- _Your task_:
The answer must be an exact copy of the lines from the one with "(362, 304) = (273, 357): grey" through the final line of the records below, with no pictures.

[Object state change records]
+ + + + +
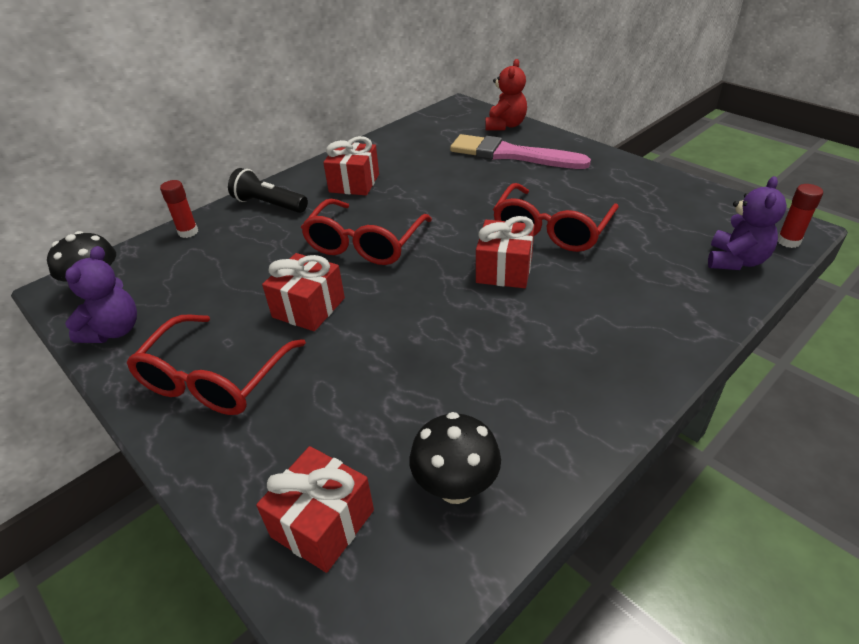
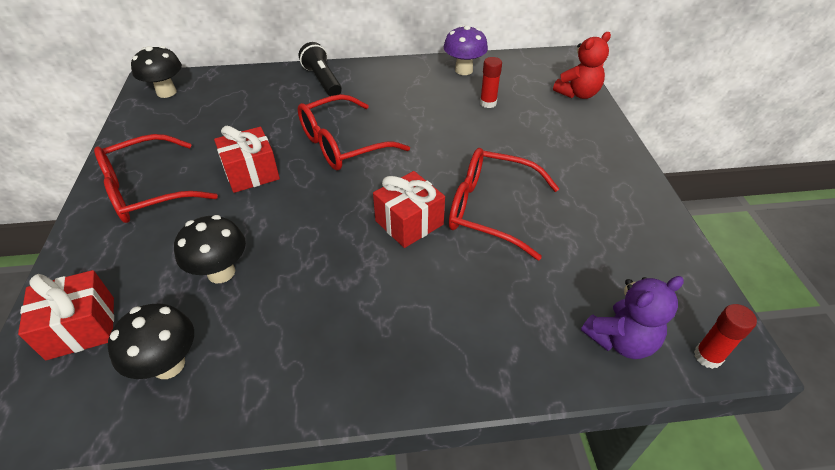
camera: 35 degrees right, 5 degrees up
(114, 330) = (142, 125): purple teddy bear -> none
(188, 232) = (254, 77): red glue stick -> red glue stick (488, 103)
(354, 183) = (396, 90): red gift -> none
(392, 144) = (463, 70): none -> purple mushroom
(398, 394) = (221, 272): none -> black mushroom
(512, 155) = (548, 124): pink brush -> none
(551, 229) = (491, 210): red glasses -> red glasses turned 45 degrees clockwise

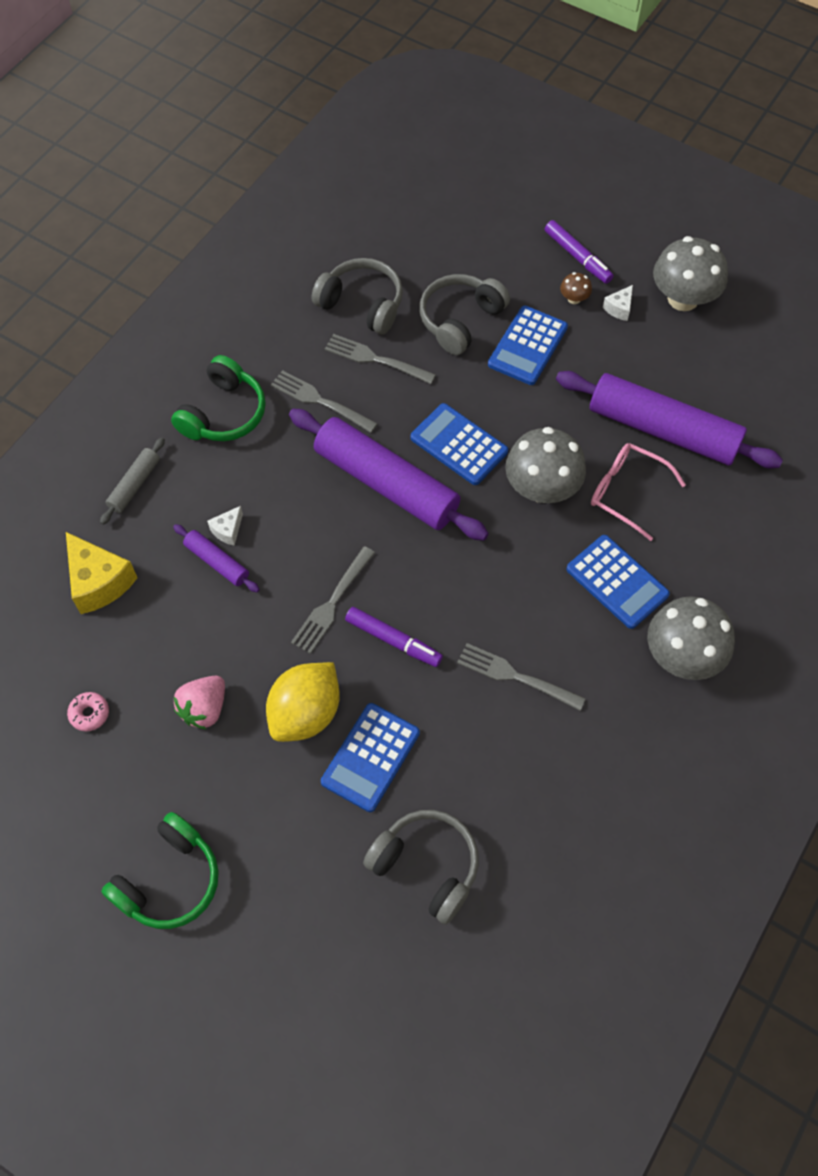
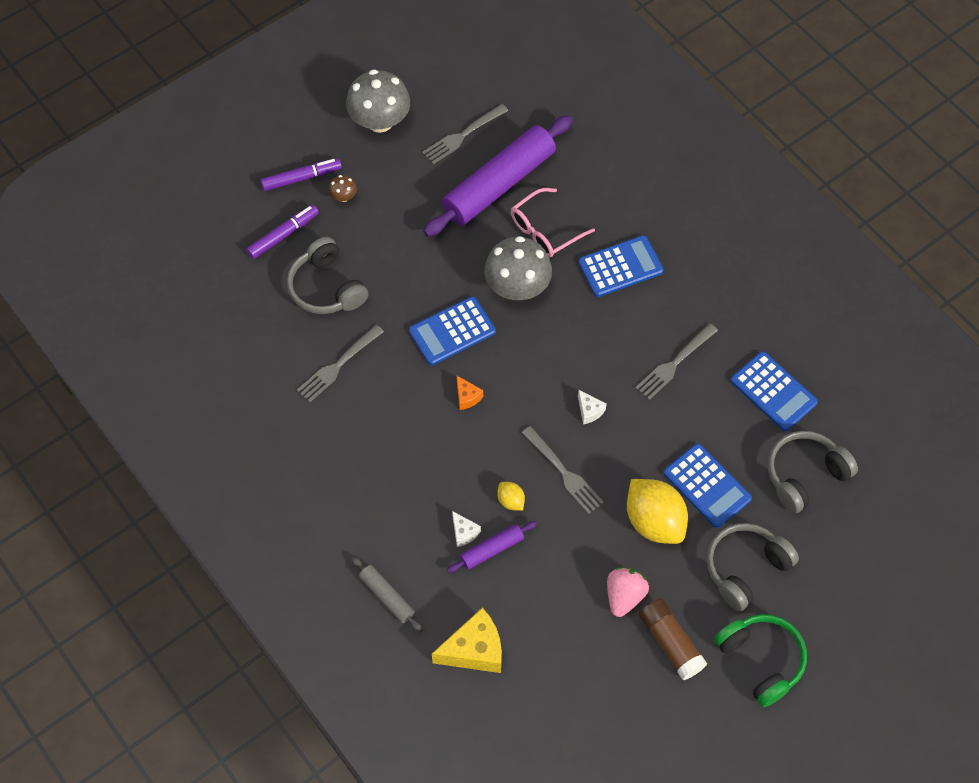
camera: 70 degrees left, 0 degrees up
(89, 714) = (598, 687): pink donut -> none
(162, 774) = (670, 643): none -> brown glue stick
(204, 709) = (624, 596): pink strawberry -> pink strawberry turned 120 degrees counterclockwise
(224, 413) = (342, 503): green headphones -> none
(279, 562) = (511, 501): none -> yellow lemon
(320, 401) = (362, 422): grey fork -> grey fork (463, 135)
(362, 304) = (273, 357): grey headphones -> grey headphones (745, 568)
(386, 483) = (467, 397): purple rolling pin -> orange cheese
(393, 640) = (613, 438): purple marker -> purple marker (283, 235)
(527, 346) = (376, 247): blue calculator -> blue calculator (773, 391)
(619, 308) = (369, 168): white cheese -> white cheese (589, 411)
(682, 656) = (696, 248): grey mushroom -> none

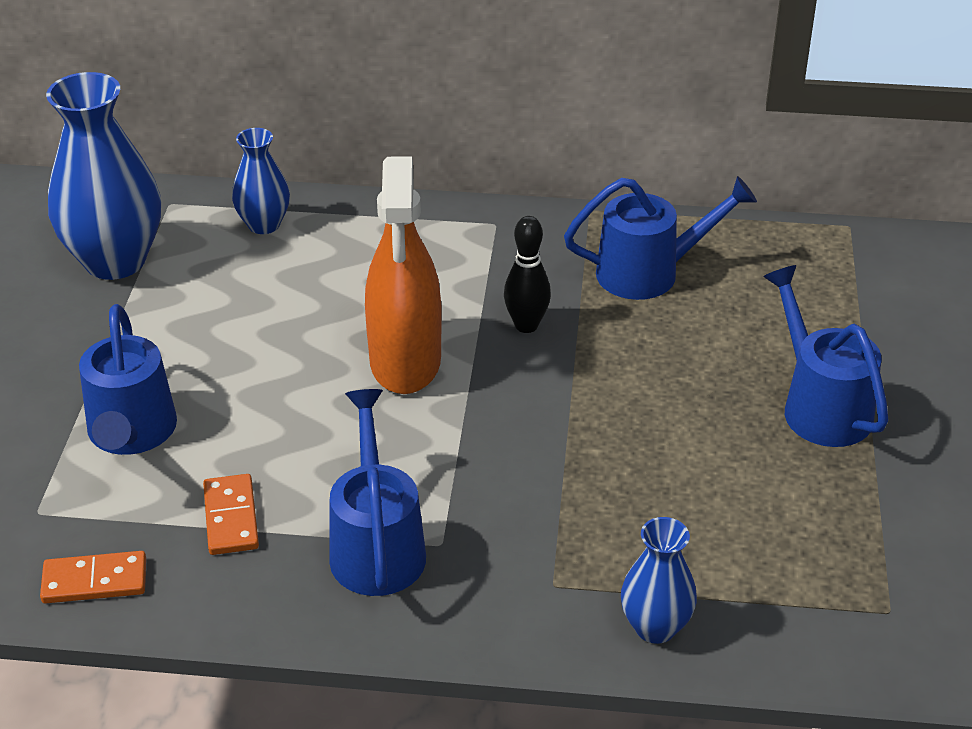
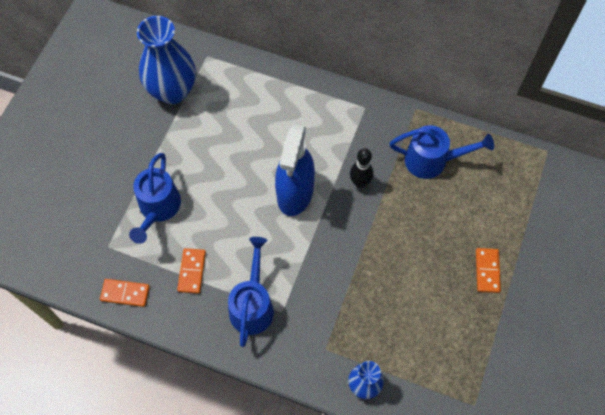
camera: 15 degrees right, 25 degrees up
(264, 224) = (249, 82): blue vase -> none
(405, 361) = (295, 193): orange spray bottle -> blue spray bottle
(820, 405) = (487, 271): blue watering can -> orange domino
+ + + + +
- _Answer box_:
(362, 304) = (273, 357): grey headphones -> grey headphones (745, 568)
(386, 483) = (467, 397): purple rolling pin -> orange cheese
(393, 640) = (613, 438): purple marker -> purple marker (283, 235)
(527, 346) = (376, 247): blue calculator -> blue calculator (773, 391)
(619, 308) = (369, 168): white cheese -> white cheese (589, 411)
(682, 656) = (696, 248): grey mushroom -> none

camera: 15 degrees right, 25 degrees up
(264, 224) = (249, 82): blue vase -> none
(405, 361) = (295, 193): orange spray bottle -> blue spray bottle
(820, 405) = (487, 271): blue watering can -> orange domino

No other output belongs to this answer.